AIM: Copy out every item below word for word, keeping each line unchanged and in the same order.

GIVEN INFORMATION:
------------

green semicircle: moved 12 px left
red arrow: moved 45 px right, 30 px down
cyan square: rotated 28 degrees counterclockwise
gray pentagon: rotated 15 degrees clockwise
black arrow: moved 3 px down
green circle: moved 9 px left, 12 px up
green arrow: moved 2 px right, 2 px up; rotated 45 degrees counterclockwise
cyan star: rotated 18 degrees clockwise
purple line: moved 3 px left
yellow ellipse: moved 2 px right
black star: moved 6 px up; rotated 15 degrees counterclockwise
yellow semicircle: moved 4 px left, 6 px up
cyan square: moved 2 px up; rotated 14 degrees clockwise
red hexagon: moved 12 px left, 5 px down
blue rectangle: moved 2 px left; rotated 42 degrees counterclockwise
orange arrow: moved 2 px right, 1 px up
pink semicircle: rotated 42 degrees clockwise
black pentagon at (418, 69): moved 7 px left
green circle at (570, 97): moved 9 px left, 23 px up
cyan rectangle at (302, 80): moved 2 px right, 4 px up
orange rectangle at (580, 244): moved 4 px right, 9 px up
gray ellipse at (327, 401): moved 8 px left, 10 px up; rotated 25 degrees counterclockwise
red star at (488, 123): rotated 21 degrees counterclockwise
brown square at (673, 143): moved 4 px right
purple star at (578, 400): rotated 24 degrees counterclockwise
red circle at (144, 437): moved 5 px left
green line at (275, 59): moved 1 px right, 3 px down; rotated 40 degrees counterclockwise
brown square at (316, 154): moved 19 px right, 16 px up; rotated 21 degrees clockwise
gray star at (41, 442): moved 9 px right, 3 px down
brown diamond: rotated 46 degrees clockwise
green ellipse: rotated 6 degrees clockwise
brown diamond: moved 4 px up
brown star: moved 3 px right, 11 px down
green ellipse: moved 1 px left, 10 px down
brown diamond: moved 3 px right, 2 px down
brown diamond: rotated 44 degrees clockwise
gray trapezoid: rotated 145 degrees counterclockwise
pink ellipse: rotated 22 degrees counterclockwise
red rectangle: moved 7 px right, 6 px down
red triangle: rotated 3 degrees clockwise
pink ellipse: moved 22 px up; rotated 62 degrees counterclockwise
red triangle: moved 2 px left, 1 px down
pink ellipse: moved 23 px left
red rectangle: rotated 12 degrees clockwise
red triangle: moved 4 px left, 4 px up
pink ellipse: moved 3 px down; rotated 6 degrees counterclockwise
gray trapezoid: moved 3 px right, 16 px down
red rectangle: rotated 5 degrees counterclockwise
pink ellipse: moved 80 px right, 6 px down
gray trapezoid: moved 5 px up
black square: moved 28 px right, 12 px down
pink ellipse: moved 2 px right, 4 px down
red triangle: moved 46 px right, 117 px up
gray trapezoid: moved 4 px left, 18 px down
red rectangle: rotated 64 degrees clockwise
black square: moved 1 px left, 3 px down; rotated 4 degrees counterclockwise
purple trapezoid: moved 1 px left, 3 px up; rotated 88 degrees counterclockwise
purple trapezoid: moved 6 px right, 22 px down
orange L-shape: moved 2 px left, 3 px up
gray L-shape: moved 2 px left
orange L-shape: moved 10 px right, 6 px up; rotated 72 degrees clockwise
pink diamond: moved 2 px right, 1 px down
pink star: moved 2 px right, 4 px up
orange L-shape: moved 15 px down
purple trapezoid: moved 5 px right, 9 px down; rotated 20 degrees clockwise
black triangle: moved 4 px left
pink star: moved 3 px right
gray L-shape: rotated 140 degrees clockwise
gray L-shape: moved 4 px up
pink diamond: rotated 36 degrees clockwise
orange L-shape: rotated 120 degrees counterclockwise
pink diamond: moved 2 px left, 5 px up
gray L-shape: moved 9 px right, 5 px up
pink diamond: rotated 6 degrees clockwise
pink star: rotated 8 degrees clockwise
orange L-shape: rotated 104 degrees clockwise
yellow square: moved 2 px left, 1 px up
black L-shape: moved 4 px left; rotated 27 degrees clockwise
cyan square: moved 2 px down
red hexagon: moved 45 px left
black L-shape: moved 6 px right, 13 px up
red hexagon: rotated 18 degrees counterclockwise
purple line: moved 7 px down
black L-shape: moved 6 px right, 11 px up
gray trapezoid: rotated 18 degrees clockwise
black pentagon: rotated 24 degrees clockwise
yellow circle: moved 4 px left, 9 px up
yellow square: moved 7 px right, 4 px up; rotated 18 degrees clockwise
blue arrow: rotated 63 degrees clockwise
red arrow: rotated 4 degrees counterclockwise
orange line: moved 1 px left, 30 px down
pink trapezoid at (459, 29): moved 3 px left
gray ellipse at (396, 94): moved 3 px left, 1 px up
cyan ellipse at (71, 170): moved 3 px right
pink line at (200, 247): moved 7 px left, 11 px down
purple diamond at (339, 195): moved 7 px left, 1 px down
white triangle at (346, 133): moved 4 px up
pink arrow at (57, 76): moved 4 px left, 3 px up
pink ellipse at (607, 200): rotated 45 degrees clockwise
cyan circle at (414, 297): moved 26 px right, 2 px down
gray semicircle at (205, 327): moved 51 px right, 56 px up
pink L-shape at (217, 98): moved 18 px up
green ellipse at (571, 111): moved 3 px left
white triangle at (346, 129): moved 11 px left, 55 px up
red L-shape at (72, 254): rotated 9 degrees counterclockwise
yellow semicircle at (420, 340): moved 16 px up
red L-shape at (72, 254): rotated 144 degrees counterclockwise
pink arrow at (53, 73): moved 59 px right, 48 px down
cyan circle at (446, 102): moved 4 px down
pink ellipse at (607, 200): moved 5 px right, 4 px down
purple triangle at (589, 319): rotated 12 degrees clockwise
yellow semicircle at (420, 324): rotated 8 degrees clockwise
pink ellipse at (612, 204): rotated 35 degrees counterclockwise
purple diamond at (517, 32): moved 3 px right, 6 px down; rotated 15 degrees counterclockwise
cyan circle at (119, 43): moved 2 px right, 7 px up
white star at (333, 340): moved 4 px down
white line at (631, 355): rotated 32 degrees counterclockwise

------------

RESULT OF THIS TASK:
green semicircle: moved 12 px left
red arrow: moved 45 px right, 30 px down
cyan square: rotated 28 degrees counterclockwise
gray pentagon: rotated 15 degrees clockwise
black arrow: moved 3 px down
green circle: moved 9 px left, 12 px up
green arrow: moved 2 px right, 2 px up; rotated 45 degrees counterclockwise
cyan star: rotated 18 degrees clockwise
purple line: moved 3 px left
yellow ellipse: moved 2 px right
black star: moved 6 px up; rotated 15 degrees counterclockwise
yellow semicircle: moved 4 px left, 6 px up
cyan square: moved 2 px up; rotated 14 degrees clockwise
red hexagon: moved 12 px left, 5 px down
blue rectangle: moved 2 px left; rotated 42 degrees counterclockwise
orange arrow: moved 2 px right, 1 px up
pink semicircle: rotated 42 degrees clockwise
black pentagon at (418, 69): moved 7 px left
green circle at (570, 97): moved 9 px left, 23 px up
cyan rectangle at (302, 80): moved 2 px right, 4 px up
orange rectangle at (580, 244): moved 4 px right, 9 px up
gray ellipse at (327, 401): moved 8 px left, 10 px up; rotated 25 degrees counterclockwise
red star at (488, 123): rotated 21 degrees counterclockwise
brown square at (673, 143): moved 4 px right
purple star at (578, 400): rotated 24 degrees counterclockwise
red circle at (144, 437): moved 5 px left
green line at (275, 59): moved 1 px right, 3 px down; rotated 40 degrees counterclockwise
brown square at (316, 154): moved 19 px right, 16 px up; rotated 21 degrees clockwise
gray star at (41, 442): moved 9 px right, 3 px down
brown diamond: rotated 46 degrees clockwise
green ellipse: rotated 6 degrees clockwise
brown diamond: moved 4 px up
brown star: moved 3 px right, 11 px down
green ellipse: moved 1 px left, 10 px down
brown diamond: moved 3 px right, 2 px down
brown diamond: rotated 44 degrees clockwise
gray trapezoid: rotated 145 degrees counterclockwise
pink ellipse: rotated 22 degrees counterclockwise
red rectangle: moved 7 px right, 6 px down
red triangle: rotated 3 degrees clockwise
pink ellipse: moved 22 px up; rotated 62 degrees counterclockwise
red triangle: moved 2 px left, 1 px down
pink ellipse: moved 23 px left
red rectangle: rotated 12 degrees clockwise
red triangle: moved 4 px left, 4 px up
pink ellipse: moved 3 px down; rotated 6 degrees counterclockwise
gray trapezoid: moved 3 px right, 16 px down
red rectangle: rotated 5 degrees counterclockwise
pink ellipse: moved 80 px right, 6 px down
gray trapezoid: moved 5 px up
black square: moved 28 px right, 12 px down
pink ellipse: moved 2 px right, 4 px down
red triangle: moved 46 px right, 117 px up
gray trapezoid: moved 4 px left, 18 px down
red rectangle: rotated 64 degrees clockwise
black square: moved 1 px left, 3 px down; rotated 4 degrees counterclockwise
purple trapezoid: moved 1 px left, 3 px up; rotated 88 degrees counterclockwise
purple trapezoid: moved 6 px right, 22 px down
orange L-shape: moved 2 px left, 3 px up
gray L-shape: moved 2 px left
orange L-shape: moved 10 px right, 6 px up; rotated 72 degrees clockwise
pink diamond: moved 2 px right, 1 px down
pink star: moved 2 px right, 4 px up
orange L-shape: moved 15 px down
purple trapezoid: moved 5 px right, 9 px down; rotated 20 degrees clockwise
black triangle: moved 4 px left
pink star: moved 3 px right
gray L-shape: rotated 140 degrees clockwise
gray L-shape: moved 4 px up
pink diamond: rotated 36 degrees clockwise
orange L-shape: rotated 120 degrees counterclockwise
pink diamond: moved 2 px left, 5 px up
gray L-shape: moved 9 px right, 5 px up
pink diamond: rotated 6 degrees clockwise
pink star: rotated 8 degrees clockwise
orange L-shape: rotated 104 degrees clockwise
yellow square: moved 2 px left, 1 px up
black L-shape: moved 4 px left; rotated 27 degrees clockwise
cyan square: moved 2 px down
red hexagon: moved 45 px left
black L-shape: moved 6 px right, 13 px up
red hexagon: rotated 18 degrees counterclockwise
purple line: moved 7 px down
black L-shape: moved 6 px right, 11 px up
gray trapezoid: rotated 18 degrees clockwise
black pentagon: rotated 24 degrees clockwise
yellow circle: moved 4 px left, 9 px up
yellow square: moved 7 px right, 4 px up; rotated 18 degrees clockwise
blue arrow: rotated 63 degrees clockwise
red arrow: rotated 4 degrees counterclockwise
orange line: moved 1 px left, 30 px down
pink trapezoid at (459, 29): moved 3 px left
gray ellipse at (396, 94): moved 3 px left, 1 px up
cyan ellipse at (71, 170): moved 3 px right
pink line at (200, 247): moved 7 px left, 11 px down
purple diamond at (339, 195): moved 7 px left, 1 px down
white triangle at (346, 133): moved 4 px up
pink arrow at (57, 76): moved 4 px left, 3 px up
pink ellipse at (607, 200): rotated 45 degrees clockwise
cyan circle at (414, 297): moved 26 px right, 2 px down
gray semicircle at (205, 327): moved 51 px right, 56 px up
pink L-shape at (217, 98): moved 18 px up
green ellipse at (571, 111): moved 3 px left
white triangle at (346, 129): moved 11 px left, 55 px up
red L-shape at (72, 254): rotated 9 degrees counterclockwise
yellow semicircle at (420, 340): moved 16 px up
red L-shape at (72, 254): rotated 144 degrees counterclockwise
pink arrow at (53, 73): moved 59 px right, 48 px down
cyan circle at (446, 102): moved 4 px down
pink ellipse at (607, 200): moved 5 px right, 4 px down
purple triangle at (589, 319): rotated 12 degrees clockwise
yellow semicircle at (420, 324): rotated 8 degrees clockwise
pink ellipse at (612, 204): rotated 35 degrees counterclockwise
purple diamond at (517, 32): moved 3 px right, 6 px down; rotated 15 degrees counterclockwise
cyan circle at (119, 43): moved 2 px right, 7 px up
white star at (333, 340): moved 4 px down
white line at (631, 355): rotated 32 degrees counterclockwise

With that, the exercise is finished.